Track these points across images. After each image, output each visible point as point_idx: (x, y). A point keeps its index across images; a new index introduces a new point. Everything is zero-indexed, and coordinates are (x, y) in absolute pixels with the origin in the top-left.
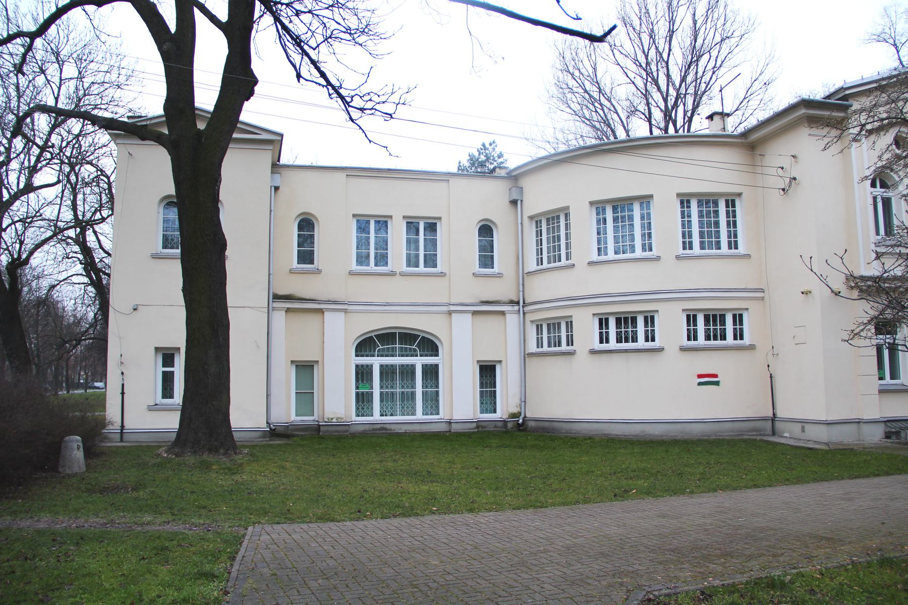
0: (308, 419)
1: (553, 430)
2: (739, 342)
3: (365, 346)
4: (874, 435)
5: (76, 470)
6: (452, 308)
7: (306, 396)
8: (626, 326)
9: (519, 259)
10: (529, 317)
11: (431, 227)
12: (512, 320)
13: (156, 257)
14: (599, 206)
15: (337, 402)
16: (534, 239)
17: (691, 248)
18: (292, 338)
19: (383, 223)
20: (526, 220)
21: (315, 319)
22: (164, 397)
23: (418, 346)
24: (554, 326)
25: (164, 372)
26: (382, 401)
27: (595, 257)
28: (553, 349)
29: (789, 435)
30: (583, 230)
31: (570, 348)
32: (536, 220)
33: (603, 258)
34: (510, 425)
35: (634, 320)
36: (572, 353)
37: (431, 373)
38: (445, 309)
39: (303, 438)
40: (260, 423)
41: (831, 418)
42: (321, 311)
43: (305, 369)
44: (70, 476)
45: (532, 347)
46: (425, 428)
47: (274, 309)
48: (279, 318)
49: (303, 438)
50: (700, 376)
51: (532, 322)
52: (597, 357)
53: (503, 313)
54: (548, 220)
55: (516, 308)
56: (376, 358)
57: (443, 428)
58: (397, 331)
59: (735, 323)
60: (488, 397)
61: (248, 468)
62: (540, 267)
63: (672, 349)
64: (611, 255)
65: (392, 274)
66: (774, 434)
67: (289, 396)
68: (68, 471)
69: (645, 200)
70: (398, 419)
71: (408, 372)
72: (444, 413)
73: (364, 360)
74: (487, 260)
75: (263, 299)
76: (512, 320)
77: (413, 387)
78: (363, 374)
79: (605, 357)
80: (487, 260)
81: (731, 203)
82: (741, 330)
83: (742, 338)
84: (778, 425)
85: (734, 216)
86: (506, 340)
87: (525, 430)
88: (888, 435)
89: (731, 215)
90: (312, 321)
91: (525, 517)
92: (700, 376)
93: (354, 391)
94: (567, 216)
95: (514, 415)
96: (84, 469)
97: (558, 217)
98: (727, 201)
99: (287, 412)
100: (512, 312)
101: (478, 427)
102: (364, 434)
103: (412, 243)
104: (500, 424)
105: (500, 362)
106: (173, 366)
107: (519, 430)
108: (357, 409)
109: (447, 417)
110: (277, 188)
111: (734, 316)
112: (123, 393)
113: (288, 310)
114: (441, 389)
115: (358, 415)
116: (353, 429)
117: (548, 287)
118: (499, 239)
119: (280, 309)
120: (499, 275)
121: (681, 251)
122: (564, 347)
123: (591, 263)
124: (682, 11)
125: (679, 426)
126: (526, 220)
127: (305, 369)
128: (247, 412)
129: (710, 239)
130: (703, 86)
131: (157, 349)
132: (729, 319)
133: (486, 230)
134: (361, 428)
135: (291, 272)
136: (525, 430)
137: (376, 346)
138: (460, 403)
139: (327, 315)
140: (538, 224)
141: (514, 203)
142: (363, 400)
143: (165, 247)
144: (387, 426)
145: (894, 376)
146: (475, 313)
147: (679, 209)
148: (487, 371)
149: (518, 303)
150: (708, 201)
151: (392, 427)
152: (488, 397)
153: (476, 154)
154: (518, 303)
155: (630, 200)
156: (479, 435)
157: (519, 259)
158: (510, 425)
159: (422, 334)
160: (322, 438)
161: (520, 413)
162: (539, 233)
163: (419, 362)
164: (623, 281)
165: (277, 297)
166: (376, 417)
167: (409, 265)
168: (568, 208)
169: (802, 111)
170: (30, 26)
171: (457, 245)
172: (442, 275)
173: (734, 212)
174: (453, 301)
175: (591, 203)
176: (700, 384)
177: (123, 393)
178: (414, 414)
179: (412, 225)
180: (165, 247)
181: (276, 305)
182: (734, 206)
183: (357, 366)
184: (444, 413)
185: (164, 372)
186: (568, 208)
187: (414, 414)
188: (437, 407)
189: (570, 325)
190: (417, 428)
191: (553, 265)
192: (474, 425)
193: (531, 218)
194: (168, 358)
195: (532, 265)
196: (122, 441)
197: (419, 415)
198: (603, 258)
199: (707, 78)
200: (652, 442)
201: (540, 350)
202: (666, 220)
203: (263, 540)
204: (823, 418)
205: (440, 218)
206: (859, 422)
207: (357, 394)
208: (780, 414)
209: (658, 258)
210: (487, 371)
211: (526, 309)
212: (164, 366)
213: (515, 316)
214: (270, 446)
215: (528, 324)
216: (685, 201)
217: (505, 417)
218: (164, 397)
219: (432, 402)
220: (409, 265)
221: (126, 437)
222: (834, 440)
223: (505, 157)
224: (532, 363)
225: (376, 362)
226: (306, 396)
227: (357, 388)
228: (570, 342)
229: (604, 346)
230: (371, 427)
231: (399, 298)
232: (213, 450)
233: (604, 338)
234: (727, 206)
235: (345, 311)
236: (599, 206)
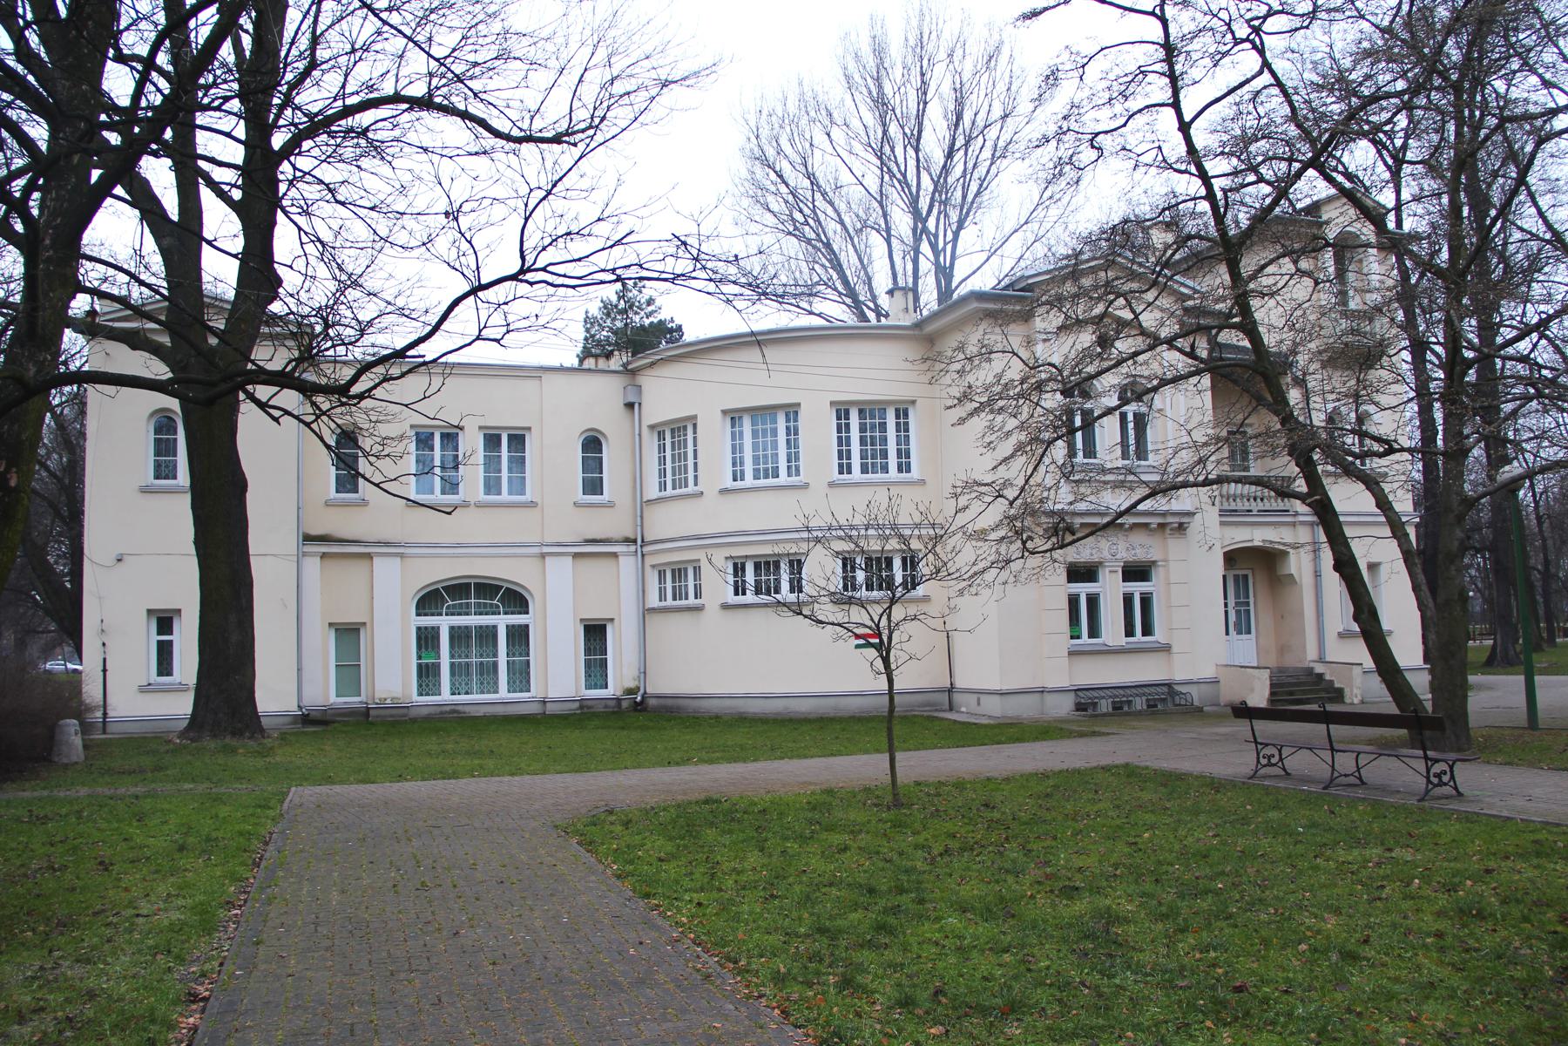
0: (352, 701)
1: (679, 709)
3: (429, 601)
4: (1063, 707)
5: (74, 759)
6: (546, 550)
7: (349, 672)
8: (767, 575)
9: (638, 481)
10: (650, 561)
11: (518, 440)
12: (627, 565)
13: (146, 490)
14: (733, 417)
15: (391, 676)
16: (657, 455)
17: (849, 472)
18: (328, 593)
19: (450, 438)
20: (645, 431)
21: (359, 568)
22: (160, 674)
23: (502, 600)
24: (679, 573)
25: (159, 642)
26: (453, 674)
27: (729, 483)
28: (678, 603)
29: (967, 709)
30: (714, 448)
31: (698, 601)
32: (658, 430)
33: (739, 484)
34: (625, 704)
35: (777, 565)
36: (699, 609)
37: (519, 636)
38: (536, 550)
39: (346, 723)
40: (291, 706)
41: (1005, 687)
42: (369, 556)
43: (348, 634)
44: (66, 766)
45: (653, 601)
47: (305, 554)
48: (312, 566)
49: (346, 723)
51: (653, 566)
52: (730, 613)
53: (615, 555)
54: (673, 431)
55: (633, 548)
56: (444, 617)
57: (534, 709)
58: (472, 581)
60: (596, 669)
61: (280, 751)
62: (663, 494)
64: (749, 481)
65: (465, 504)
66: (951, 709)
67: (326, 667)
68: (65, 761)
69: (792, 411)
71: (489, 634)
72: (536, 691)
74: (593, 486)
75: (291, 542)
76: (627, 565)
77: (495, 655)
78: (427, 639)
79: (741, 613)
80: (593, 486)
81: (902, 413)
84: (957, 697)
85: (907, 430)
86: (618, 591)
87: (645, 710)
88: (1080, 707)
89: (902, 428)
90: (356, 570)
91: (569, 778)
93: (414, 662)
94: (695, 426)
95: (630, 691)
96: (82, 757)
97: (685, 428)
98: (897, 410)
99: (325, 692)
100: (627, 554)
101: (581, 707)
102: (428, 719)
103: (492, 464)
104: (612, 703)
105: (612, 620)
106: (171, 633)
107: (636, 710)
108: (420, 686)
109: (540, 695)
112: (105, 671)
113: (324, 556)
114: (532, 658)
115: (420, 694)
116: (413, 713)
117: (667, 522)
118: (610, 455)
120: (610, 505)
121: (836, 475)
122: (692, 601)
123: (724, 491)
124: (939, 69)
125: (832, 701)
126: (645, 431)
127: (348, 634)
128: (274, 694)
129: (874, 460)
130: (974, 188)
131: (150, 612)
133: (592, 444)
134: (425, 711)
135: (328, 504)
136: (645, 710)
137: (444, 601)
138: (558, 675)
139: (376, 560)
140: (661, 436)
141: (630, 406)
142: (428, 675)
143: (157, 477)
144: (460, 708)
145: (1147, 631)
146: (576, 555)
147: (835, 422)
148: (595, 633)
149: (635, 541)
150: (871, 411)
151: (467, 709)
152: (596, 669)
153: (614, 299)
154: (635, 541)
155: (773, 409)
156: (582, 716)
157: (638, 481)
158: (625, 704)
159: (506, 585)
160: (372, 724)
161: (638, 688)
162: (662, 449)
163: (502, 622)
164: (767, 516)
165: (308, 538)
166: (446, 696)
167: (488, 492)
168: (695, 417)
169: (975, 305)
171: (554, 462)
172: (532, 505)
173: (906, 424)
174: (548, 540)
175: (725, 412)
176: (858, 646)
177: (105, 671)
178: (496, 692)
179: (492, 441)
180: (157, 477)
182: (906, 415)
183: (419, 629)
184: (536, 691)
185: (159, 642)
186: (695, 417)
187: (496, 692)
188: (528, 682)
190: (500, 710)
191: (678, 491)
192: (577, 705)
193: (652, 427)
194: (165, 622)
195: (652, 491)
196: (104, 732)
197: (503, 693)
198: (739, 484)
199: (982, 170)
200: (791, 720)
201: (663, 604)
202: (818, 433)
203: (302, 794)
204: (997, 687)
205: (529, 429)
206: (1042, 691)
207: (420, 666)
208: (959, 684)
209: (806, 486)
210: (595, 633)
211: (646, 549)
212: (159, 633)
213: (632, 559)
214: (305, 733)
215: (648, 569)
216: (842, 412)
217: (619, 693)
218: (160, 674)
219: (521, 675)
220: (488, 492)
221: (110, 728)
222: (1010, 713)
223: (658, 303)
224: (654, 622)
225: (444, 623)
226: (349, 672)
227: (419, 657)
229: (740, 599)
230: (439, 709)
231: (476, 539)
232: (237, 733)
233: (739, 589)
234: (898, 417)
235: (402, 556)
236: (733, 417)
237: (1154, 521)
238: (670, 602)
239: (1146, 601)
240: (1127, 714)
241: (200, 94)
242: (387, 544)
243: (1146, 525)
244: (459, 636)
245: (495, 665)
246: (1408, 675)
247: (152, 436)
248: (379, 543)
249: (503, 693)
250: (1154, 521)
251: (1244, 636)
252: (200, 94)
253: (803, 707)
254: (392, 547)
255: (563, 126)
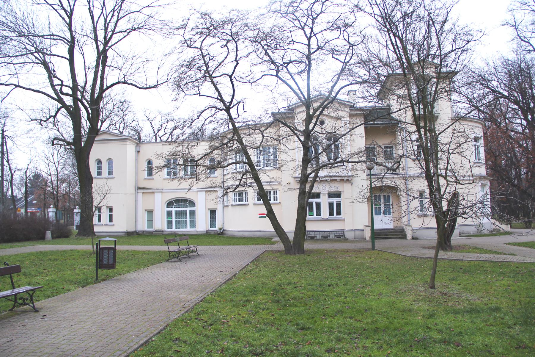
2: (275, 201)
3: (170, 204)
7: (150, 222)
15: (160, 223)
37: (193, 213)
42: (153, 193)
46: (189, 233)
48: (140, 195)
50: (260, 214)
59: (274, 194)
60: (213, 223)
63: (251, 205)
70: (181, 230)
73: (169, 209)
78: (169, 214)
82: (277, 197)
83: (277, 200)
90: (151, 196)
92: (260, 214)
95: (221, 229)
110: (139, 152)
111: (274, 192)
113: (143, 193)
116: (164, 233)
119: (140, 192)
132: (272, 193)
134: (167, 233)
138: (202, 224)
139: (155, 194)
142: (169, 223)
146: (206, 191)
148: (213, 212)
152: (213, 223)
156: (208, 234)
163: (188, 209)
165: (140, 188)
166: (174, 229)
170: (54, 115)
181: (139, 191)
189: (246, 194)
197: (188, 228)
224: (225, 208)
225: (173, 210)
226: (150, 222)
228: (246, 200)
235: (162, 192)
237: (338, 179)
238: (238, 203)
239: (339, 205)
240: (328, 240)
241: (401, 92)
242: (159, 189)
243: (326, 180)
244: (177, 213)
245: (172, 221)
246: (287, 233)
247: (97, 165)
248: (157, 189)
249: (188, 228)
250: (338, 179)
251: (378, 216)
252: (401, 92)
253: (246, 234)
254: (160, 190)
255: (156, 84)
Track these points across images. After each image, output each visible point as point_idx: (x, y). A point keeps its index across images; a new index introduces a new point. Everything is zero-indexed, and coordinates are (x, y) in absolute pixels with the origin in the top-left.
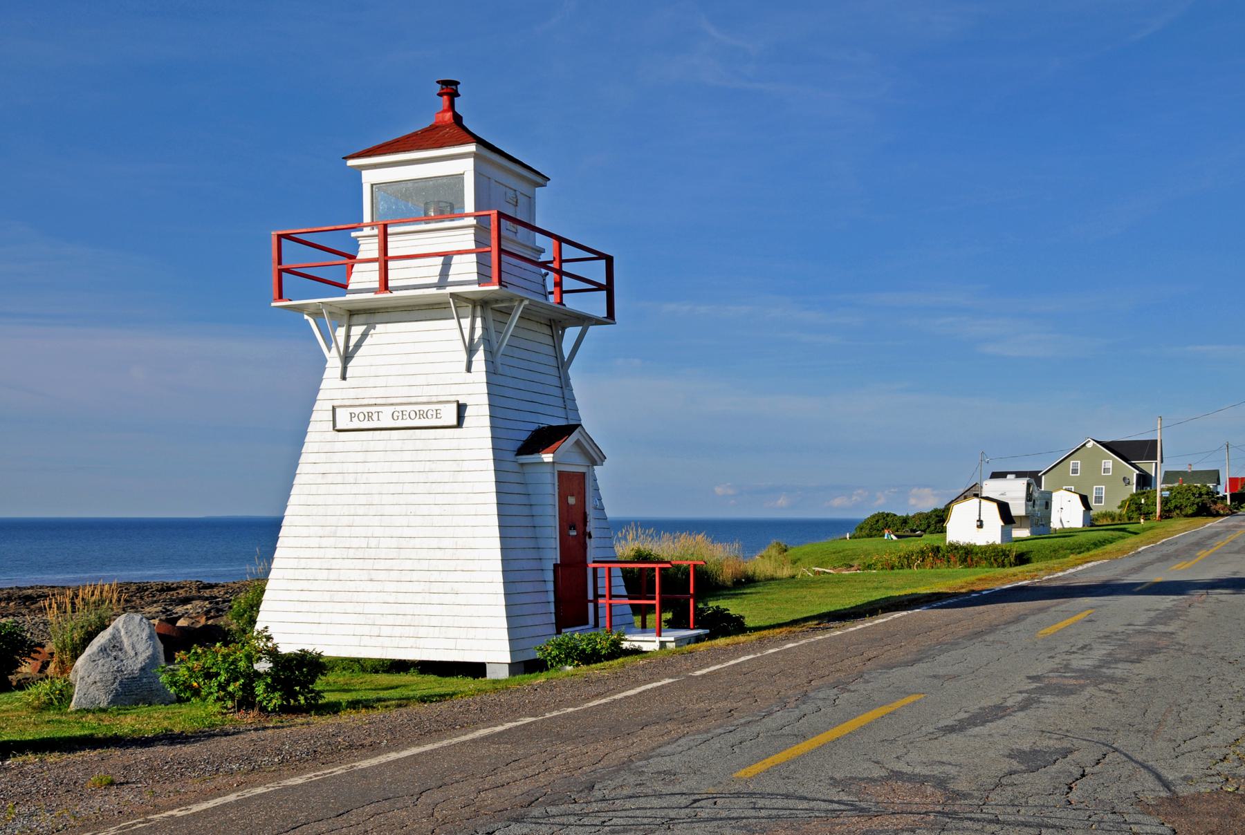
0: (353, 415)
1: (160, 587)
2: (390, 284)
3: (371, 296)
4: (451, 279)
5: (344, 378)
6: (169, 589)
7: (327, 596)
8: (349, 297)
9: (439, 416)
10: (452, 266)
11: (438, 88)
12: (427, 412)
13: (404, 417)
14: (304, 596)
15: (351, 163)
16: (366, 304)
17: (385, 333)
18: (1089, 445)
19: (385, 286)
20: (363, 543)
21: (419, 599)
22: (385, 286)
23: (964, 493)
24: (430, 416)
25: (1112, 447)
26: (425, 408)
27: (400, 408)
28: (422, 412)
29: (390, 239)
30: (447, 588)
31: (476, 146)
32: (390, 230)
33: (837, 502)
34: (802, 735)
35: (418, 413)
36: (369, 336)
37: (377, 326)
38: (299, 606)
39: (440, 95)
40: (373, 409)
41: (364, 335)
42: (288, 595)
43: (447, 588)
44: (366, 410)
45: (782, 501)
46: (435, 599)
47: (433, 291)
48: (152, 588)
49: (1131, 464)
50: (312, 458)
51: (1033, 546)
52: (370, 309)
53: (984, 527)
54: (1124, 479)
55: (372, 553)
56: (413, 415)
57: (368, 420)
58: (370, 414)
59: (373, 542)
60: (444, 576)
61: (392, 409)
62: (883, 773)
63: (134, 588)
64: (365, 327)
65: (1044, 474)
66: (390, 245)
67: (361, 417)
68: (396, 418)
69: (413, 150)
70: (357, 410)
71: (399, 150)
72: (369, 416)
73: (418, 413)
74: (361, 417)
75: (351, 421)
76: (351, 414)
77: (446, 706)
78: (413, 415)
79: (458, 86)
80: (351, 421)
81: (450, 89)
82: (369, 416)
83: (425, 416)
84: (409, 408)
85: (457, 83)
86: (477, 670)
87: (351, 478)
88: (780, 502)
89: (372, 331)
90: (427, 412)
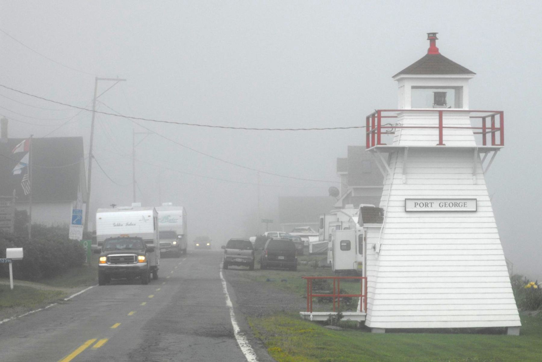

· · ·

Change "top-left" to "upper-left" in the part of the records that opens at their start and closes with the line containing "6: (452, 308)", and keep everything else unchanged. Leave the pictures out of your answer.

Track these points across images. After each image, output each visible point as point_idx: (x, y). A point keeps its index across images; a new index introduces a new point. Everything is zero-indexed, and coordinates are (x, y) in absolute pixels with the origin in the upper-left.
0: (308, 419)
1: (553, 430)
2: (739, 342)
3: (365, 346)
4: (874, 435)
5: (76, 470)
6: (452, 308)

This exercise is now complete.